→ Task instructions:
Starting with the opening line of the material, restate every line word for word, and end on the line containing "brown trophy: 5 -> 1".
........
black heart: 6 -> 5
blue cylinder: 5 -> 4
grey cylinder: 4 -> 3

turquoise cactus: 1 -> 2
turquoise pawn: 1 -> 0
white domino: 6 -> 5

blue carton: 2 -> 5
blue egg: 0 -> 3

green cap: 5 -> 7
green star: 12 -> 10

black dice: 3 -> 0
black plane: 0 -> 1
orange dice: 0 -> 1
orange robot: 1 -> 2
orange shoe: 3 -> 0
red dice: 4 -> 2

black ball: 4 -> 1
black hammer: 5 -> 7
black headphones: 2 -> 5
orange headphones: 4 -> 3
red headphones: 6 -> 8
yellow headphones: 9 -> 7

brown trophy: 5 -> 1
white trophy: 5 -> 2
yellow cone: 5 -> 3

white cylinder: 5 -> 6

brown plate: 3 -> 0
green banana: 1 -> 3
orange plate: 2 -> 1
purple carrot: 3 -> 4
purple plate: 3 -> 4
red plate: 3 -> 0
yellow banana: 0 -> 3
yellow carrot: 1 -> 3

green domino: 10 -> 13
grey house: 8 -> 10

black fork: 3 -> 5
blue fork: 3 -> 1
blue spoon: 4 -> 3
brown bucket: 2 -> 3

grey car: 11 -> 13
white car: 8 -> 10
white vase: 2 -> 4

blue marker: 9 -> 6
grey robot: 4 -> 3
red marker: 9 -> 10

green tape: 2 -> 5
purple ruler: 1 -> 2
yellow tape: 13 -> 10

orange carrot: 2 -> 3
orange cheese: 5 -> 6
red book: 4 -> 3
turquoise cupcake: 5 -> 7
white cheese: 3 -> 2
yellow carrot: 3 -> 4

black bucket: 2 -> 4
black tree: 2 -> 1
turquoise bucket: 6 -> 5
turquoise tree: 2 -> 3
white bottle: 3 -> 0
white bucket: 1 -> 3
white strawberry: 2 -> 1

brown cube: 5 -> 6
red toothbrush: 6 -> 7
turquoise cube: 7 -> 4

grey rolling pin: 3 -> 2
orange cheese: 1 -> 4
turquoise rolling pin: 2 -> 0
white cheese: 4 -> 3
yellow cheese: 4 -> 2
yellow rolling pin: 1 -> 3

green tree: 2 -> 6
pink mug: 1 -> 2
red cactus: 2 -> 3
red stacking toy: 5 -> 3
........
→ Your response:
black heart: 6 -> 5
blue cylinder: 5 -> 4
grey cylinder: 4 -> 3

turquoise cactus: 1 -> 2
turquoise pawn: 1 -> 0
white domino: 6 -> 5

blue carton: 2 -> 5
blue egg: 0 -> 3

green cap: 5 -> 7
green star: 12 -> 10

black dice: 3 -> 0
black plane: 0 -> 1
orange dice: 0 -> 1
orange robot: 1 -> 2
orange shoe: 3 -> 0
red dice: 4 -> 2

black ball: 4 -> 1
black hammer: 5 -> 7
black headphones: 2 -> 5
orange headphones: 4 -> 3
red headphones: 6 -> 8
yellow headphones: 9 -> 7

brown trophy: 5 -> 1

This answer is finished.